What to work on → Pull every line with "VBUS" from the data below and copy it.

Source material →

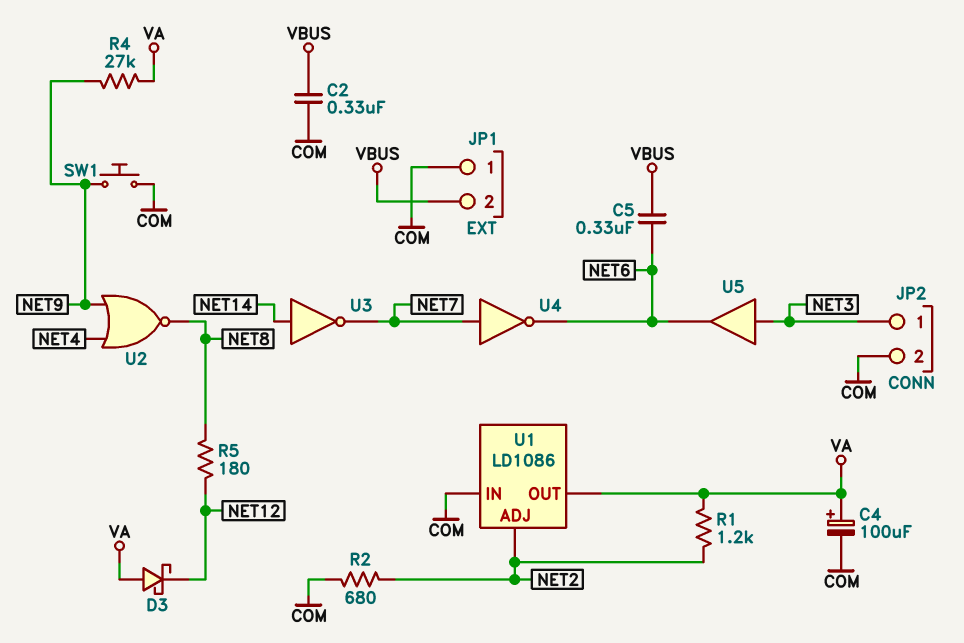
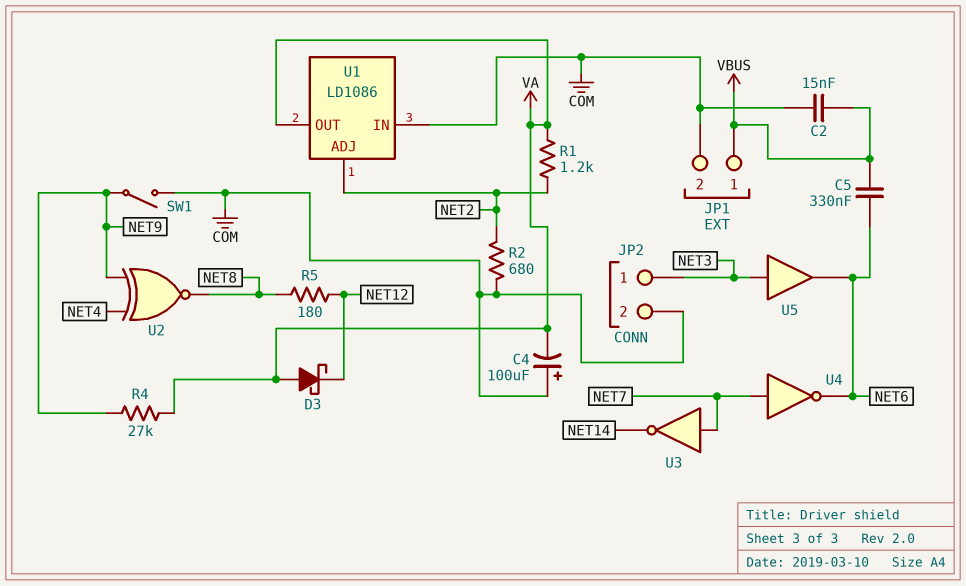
C2: 330nF (COM, VBUS) -> 15nF (COM, VBUS)
C4: 100uF (plus VA, minus COM) -> 100uF (plus COM, minus VA)
JP1 pin 1: COM -> VBUS
JP1 pin 2: VBUS -> COM
SW1: button (COM, NET9) -> switch (COM, NET9)
U2: NOR (in NET4, in NET9, out NET8) -> XNOR (in NET4, in NET9, out NET8)
U3: NOT (in NET14, out NET7) -> NOT (in NET7, out NET14)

Solution for this problem →
C2: 330nF (COM, VBUS) -> 15nF (COM, VBUS)
JP1 pin 1: COM -> VBUS
JP1 pin 2: VBUS -> COM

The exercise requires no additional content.